EXERCISE GOAL - Starting with the line that mentions "white tile F2:G2", repeat each line verbatim until the entries end, both ends included.

ENTRIES SUPPLIED -
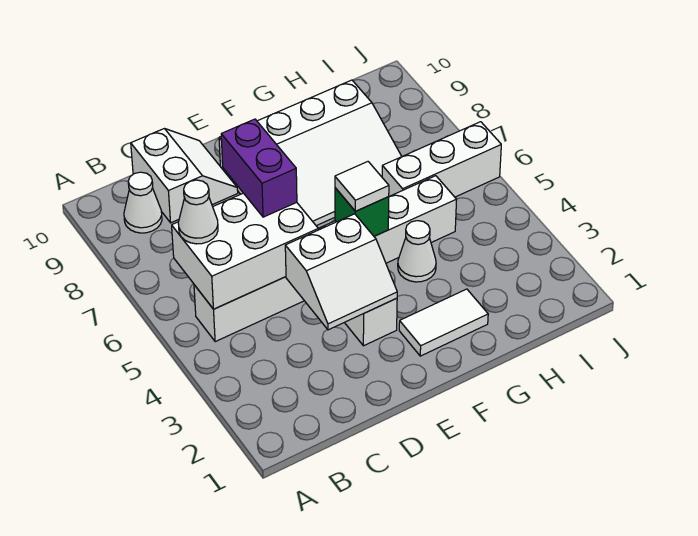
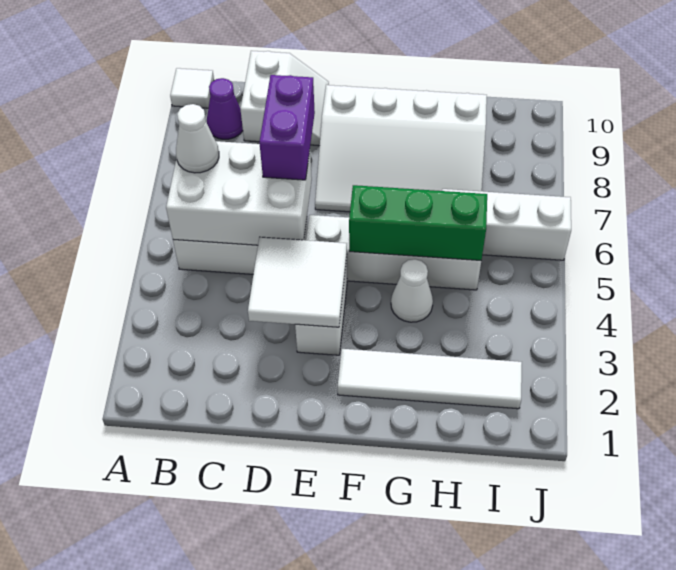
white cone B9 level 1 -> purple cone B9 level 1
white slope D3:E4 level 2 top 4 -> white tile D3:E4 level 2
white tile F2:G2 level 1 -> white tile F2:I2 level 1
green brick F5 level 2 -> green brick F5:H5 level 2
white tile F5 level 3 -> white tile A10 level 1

REPLY -
white tile F2:G2 level 1 -> white tile F2:I2 level 1
green brick F5 level 2 -> green brick F5:H5 level 2
white tile F5 level 3 -> white tile A10 level 1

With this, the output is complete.